Dataset entries:
===============

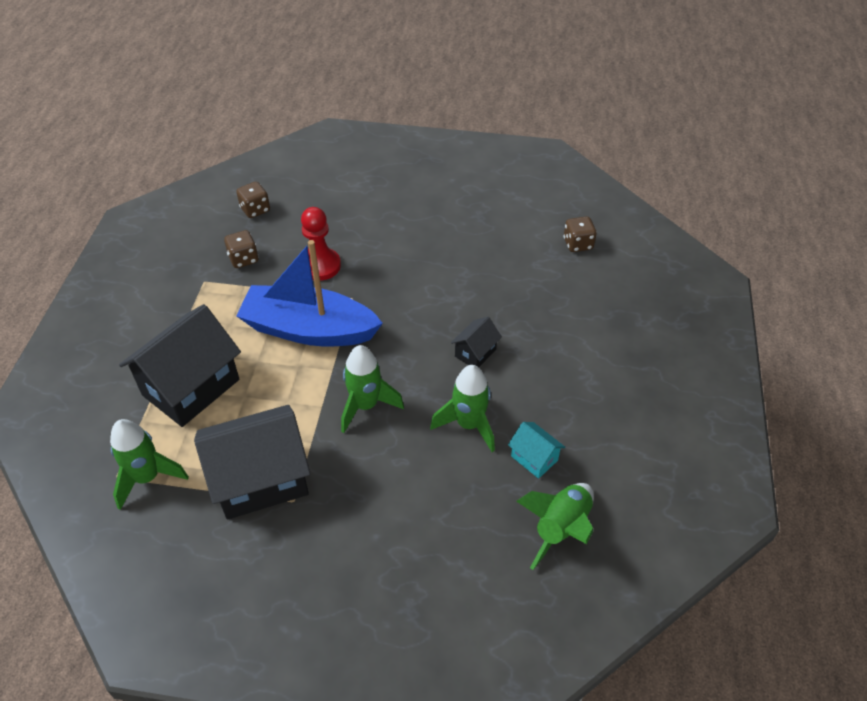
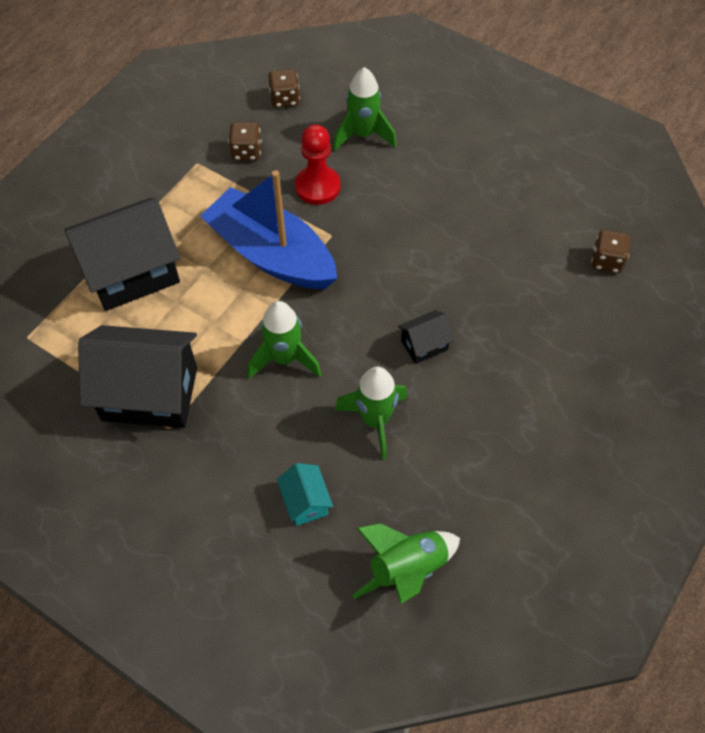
camera: 25 degrees right, 10 degrees up
green rocket [110,419,189,510] -> green rocket moved to [333,67,396,151]
turquoise house [508,422,565,479] -> turquoise house moved to [277,463,333,526]

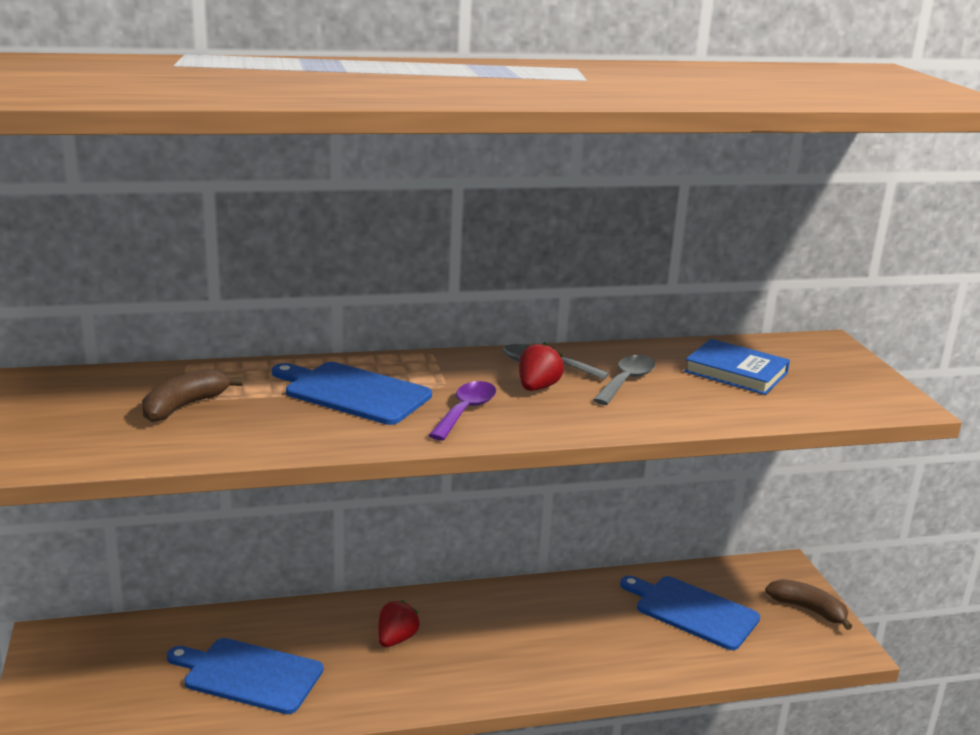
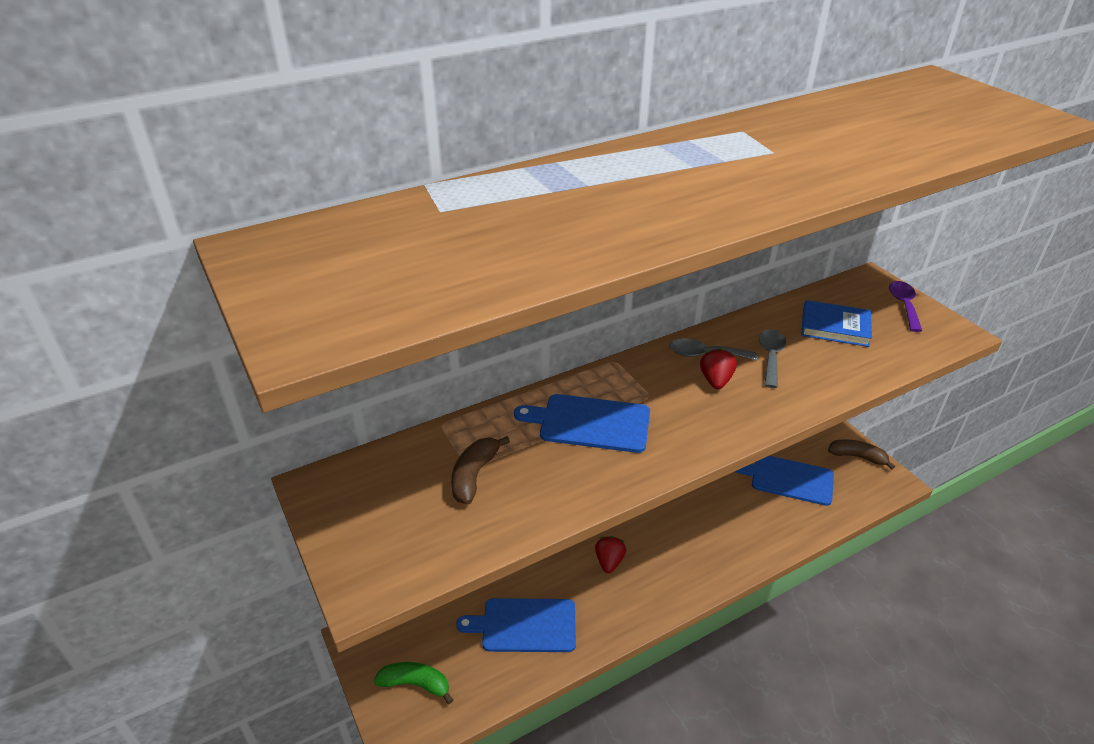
camera: 15 degrees left, 15 degrees up
purple spoon [428,381,496,441] -> purple spoon moved to [889,281,922,332]
none -> green banana [374,662,453,704]

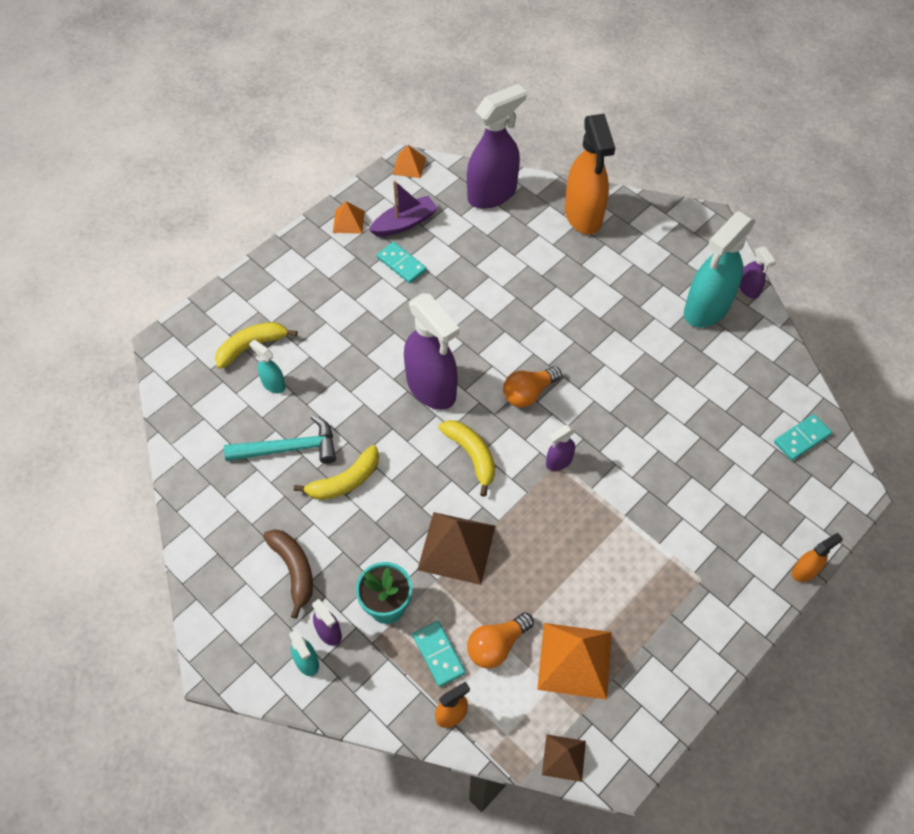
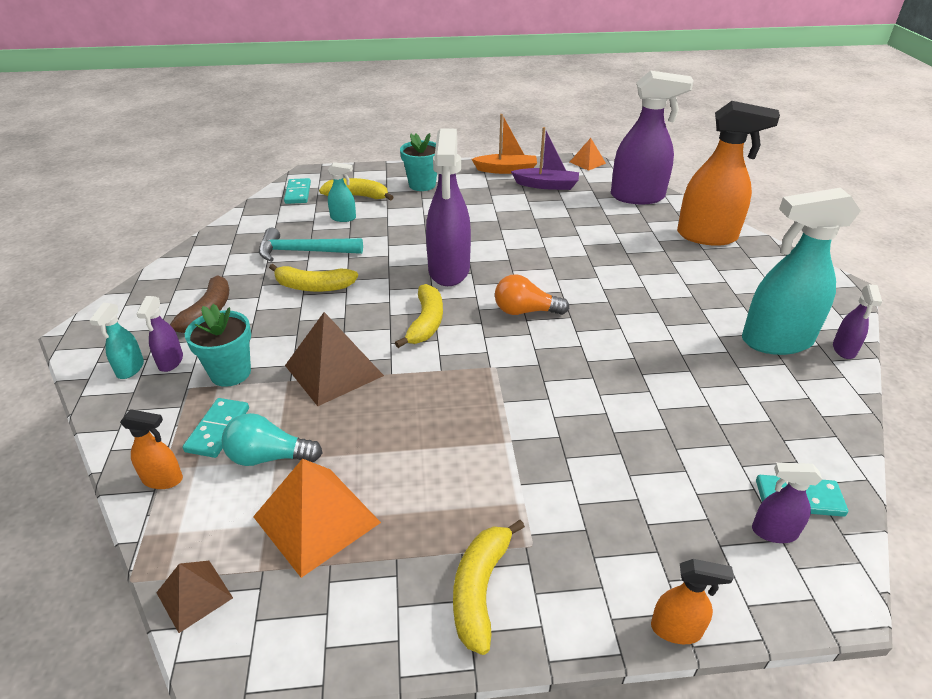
camera: 40 degrees right, 20 degrees down
turquoise hammer [224,415,336,464] -> turquoise hammer turned 150 degrees clockwise [259,228,363,262]
turquoise spray bottle [249,340,286,394] -> turquoise spray bottle turned 105 degrees clockwise [328,162,356,222]
orange pyramid [333,202,365,234] -> orange boat [472,114,537,174]
turquoise domino [377,242,427,283] -> turquoise domino moved to [284,178,311,204]
orange light bulb [467,612,534,669] -> turquoise light bulb [222,413,322,466]
purple spray bottle [546,425,576,471] -> purple spray bottle moved to [752,463,822,543]
orange spray bottle [565,114,615,235] -> orange spray bottle turned 105 degrees counterclockwise [677,101,780,246]
none -> turquoise flower pot [400,133,437,191]
none -> yellow banana [453,520,525,655]

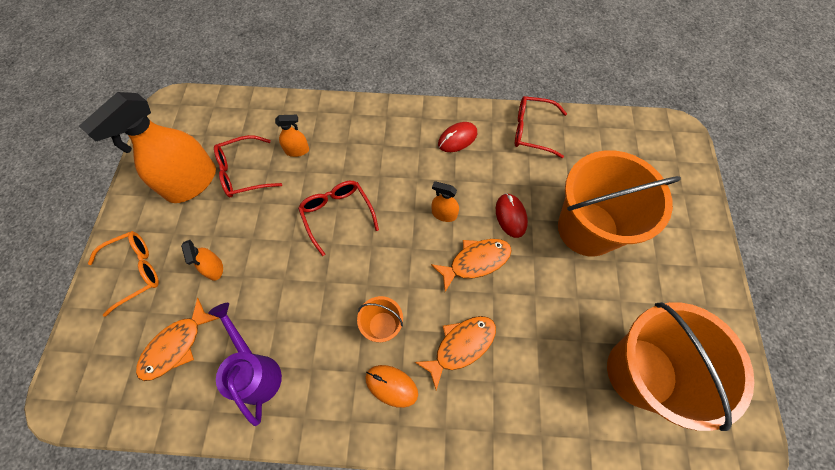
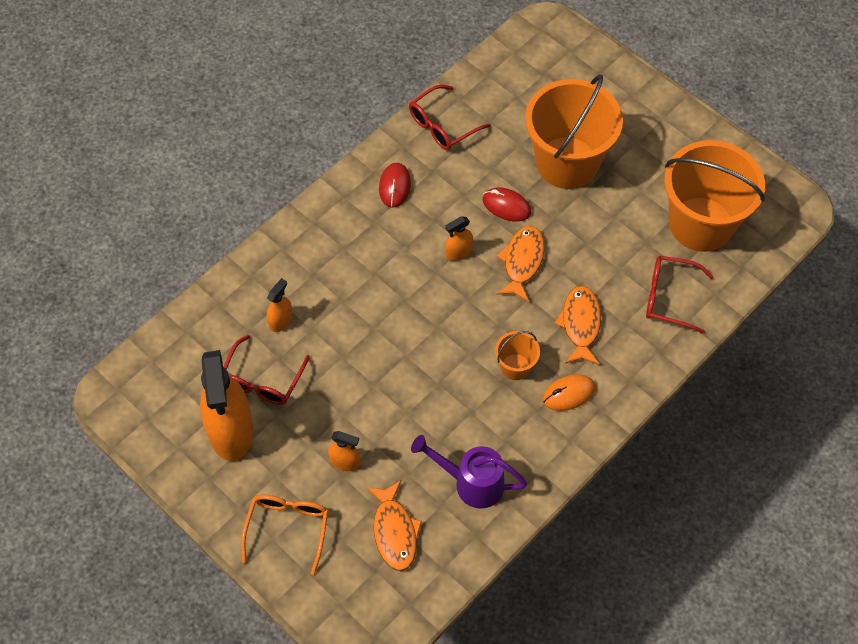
camera: 50 degrees left, 5 degrees down
red glasses [298,181,379,256] -> red glasses moved to [646,256,714,334]

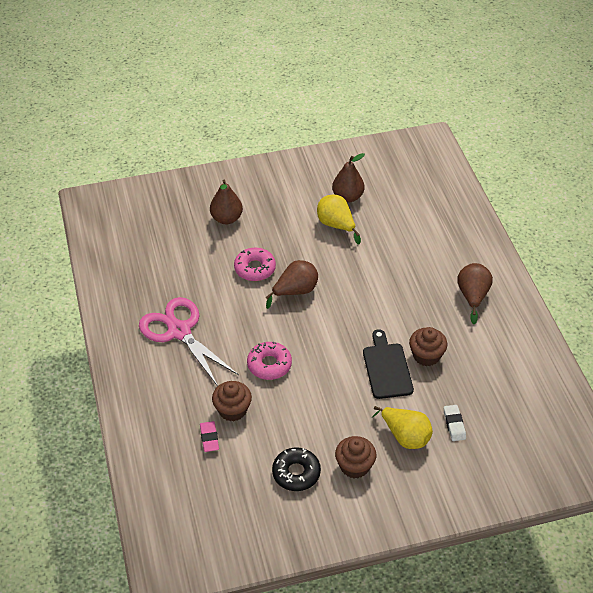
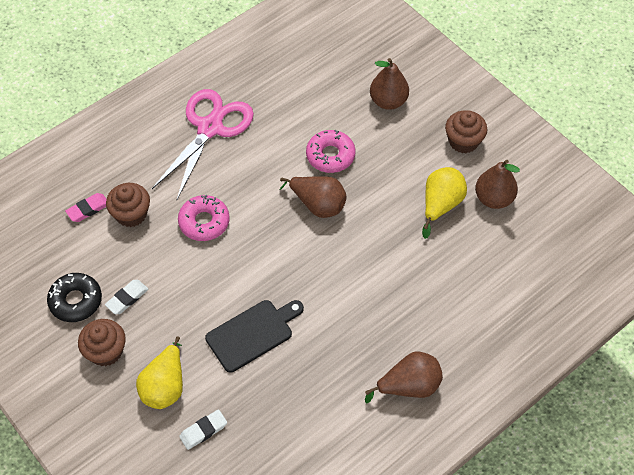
camera: 65 degrees right, 10 degrees up
brown cupcake [409,327,447,366] -> brown cupcake moved to [445,110,487,153]
none -> white eraser [105,280,148,314]

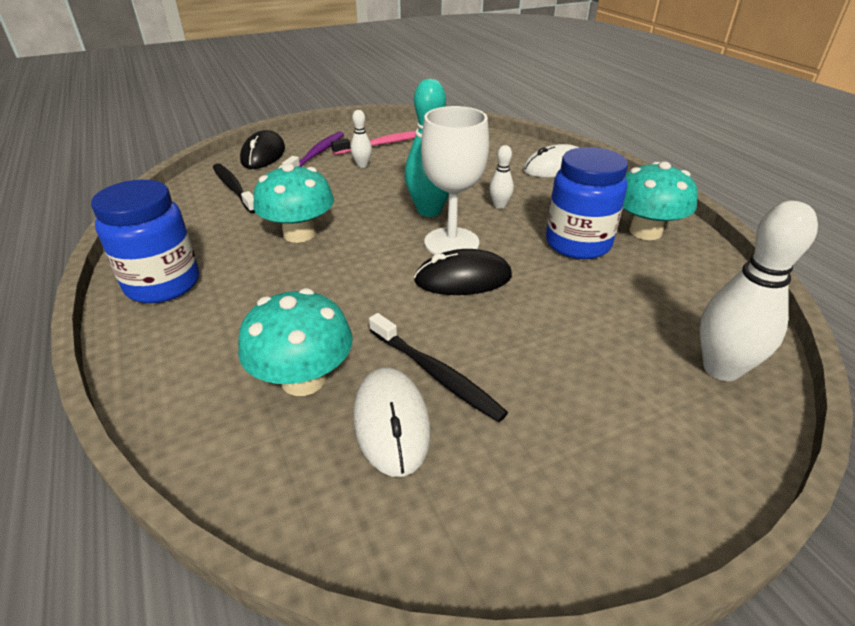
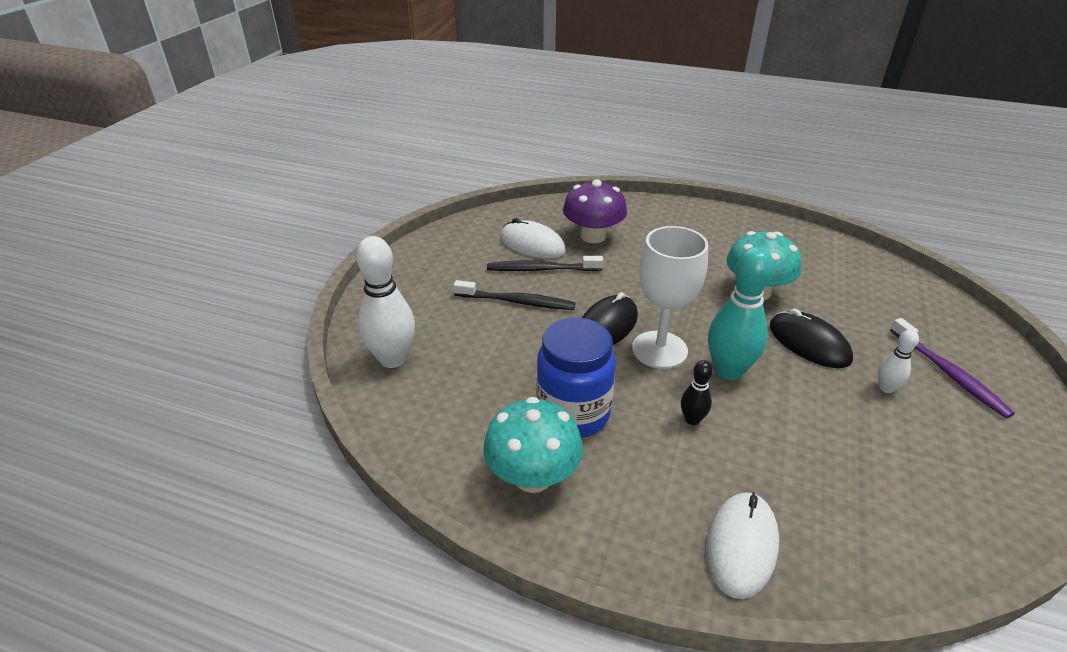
camera: 135 degrees right, 0 degrees up
blue jar [91,179,199,303] -> none
black toothbrush [213,164,255,214] -> black toothbrush moved to [453,280,576,310]
turquoise mushroom [238,288,353,396] -> purple mushroom [563,179,627,243]
black mouse [240,130,285,169] -> black mouse moved to [770,309,853,368]
pink toothbrush [331,131,416,155] -> none
white bowling pin [489,145,514,209] -> black bowling pin [681,360,713,425]

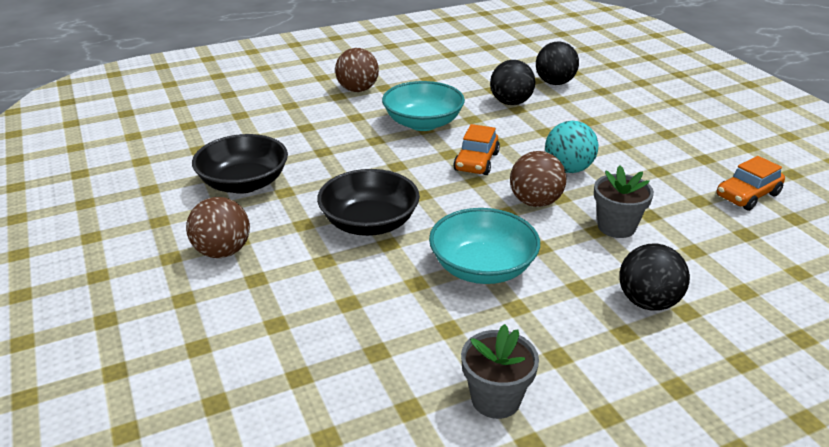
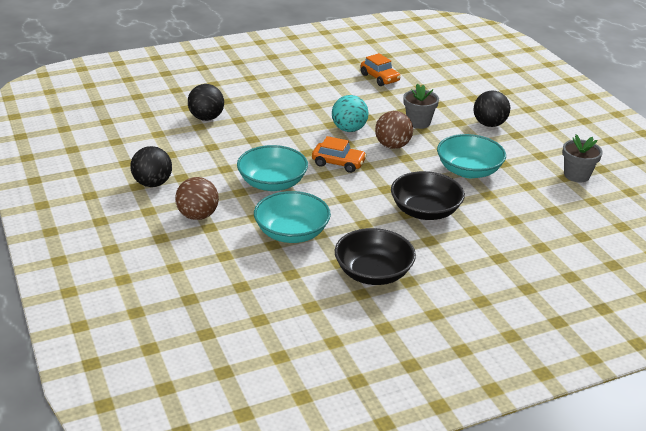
camera: 90 degrees left, 0 degrees up
brown ball [186,197,250,258] -> none
black ball [490,60,536,105] -> black ball moved to [130,146,172,187]
none -> turquoise bowl [254,191,331,243]

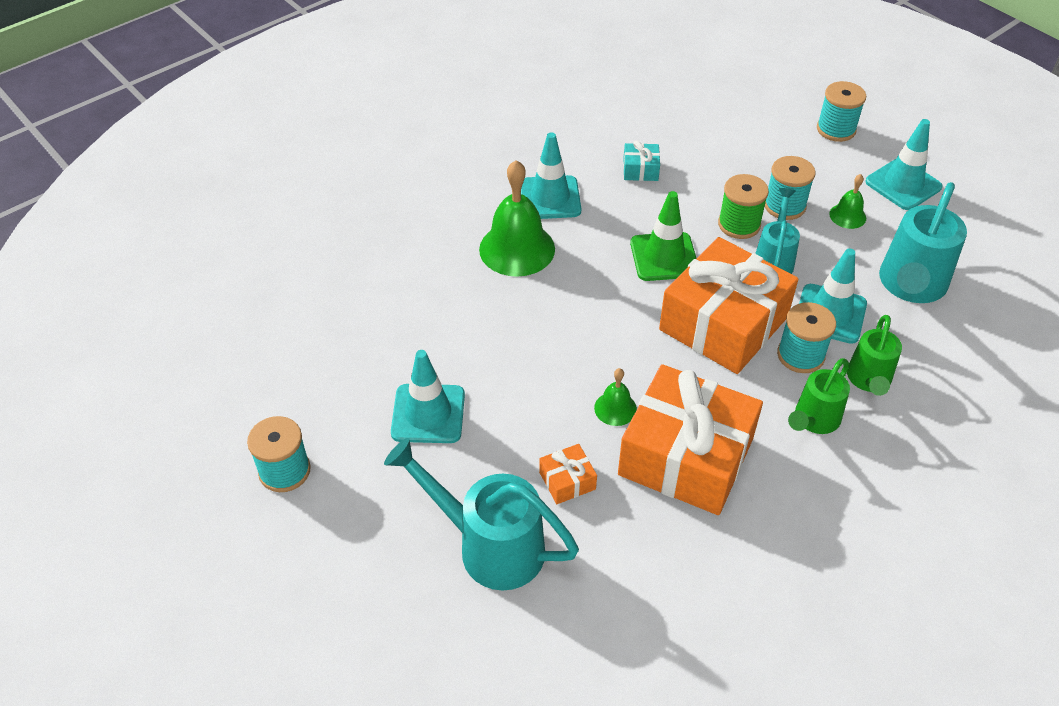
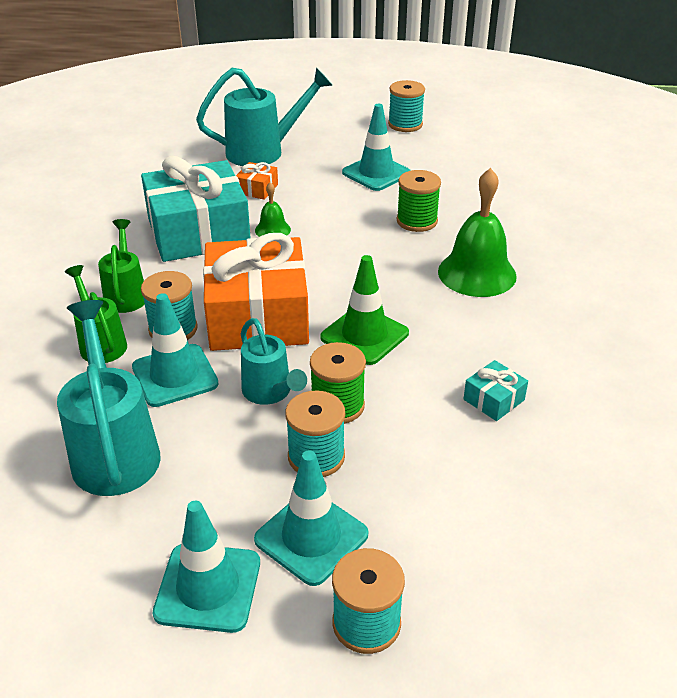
camera: 135 degrees right, 10 degrees down
turquoise traffic cone [521,132,581,219] -> turquoise traffic cone moved to [254,450,368,586]
orange gift [618,364,763,515] -> turquoise gift [141,156,251,262]
green bell [829,174,866,229] -> none
none -> green spool [397,170,441,232]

===============

Work instructions: Output each record verbatim, but skip anything that is a picture.

Solution to the exercise:
camera: 25 degrees right, 10 degrees up
green rocket [110,419,189,510] -> green rocket moved to [333,67,396,151]
turquoise house [508,422,565,479] -> turquoise house moved to [277,463,333,526]

camera: 15 degrees left, 15 degrees up
purple spoon [428,381,496,441] -> purple spoon moved to [889,281,922,332]
none -> green banana [374,662,453,704]

camera: 40 degrees right, 20 degrees down
turquoise hammer [224,415,336,464] -> turquoise hammer turned 150 degrees clockwise [259,228,363,262]
turquoise spray bottle [249,340,286,394] -> turquoise spray bottle turned 105 degrees clockwise [328,162,356,222]
orange pyramid [333,202,365,234] -> orange boat [472,114,537,174]
turquoise domino [377,242,427,283] -> turquoise domino moved to [284,178,311,204]
orange light bulb [467,612,534,669] -> turquoise light bulb [222,413,322,466]
purple spray bottle [546,425,576,471] -> purple spray bottle moved to [752,463,822,543]
orange spray bottle [565,114,615,235] -> orange spray bottle turned 105 degrees counterclockwise [677,101,780,246]
none -> turquoise flower pot [400,133,437,191]
none -> yellow banana [453,520,525,655]

camera: 50 degrees left, 5 degrees down
red glasses [298,181,379,256] -> red glasses moved to [646,256,714,334]

camera: 65 degrees right, 10 degrees up
brown cupcake [409,327,447,366] -> brown cupcake moved to [445,110,487,153]
none -> white eraser [105,280,148,314]

camera: 135 degrees right, 0 degrees up
blue jar [91,179,199,303] -> none
black toothbrush [213,164,255,214] -> black toothbrush moved to [453,280,576,310]
turquoise mushroom [238,288,353,396] -> purple mushroom [563,179,627,243]
black mouse [240,130,285,169] -> black mouse moved to [770,309,853,368]
pink toothbrush [331,131,416,155] -> none
white bowling pin [489,145,514,209] -> black bowling pin [681,360,713,425]

camera: 90 degrees left, 0 degrees up
brown ball [186,197,250,258] -> none
black ball [490,60,536,105] -> black ball moved to [130,146,172,187]
none -> turquoise bowl [254,191,331,243]

camera: 135 degrees right, 10 degrees down
turquoise traffic cone [521,132,581,219] -> turquoise traffic cone moved to [254,450,368,586]
orange gift [618,364,763,515] -> turquoise gift [141,156,251,262]
green bell [829,174,866,229] -> none
none -> green spool [397,170,441,232]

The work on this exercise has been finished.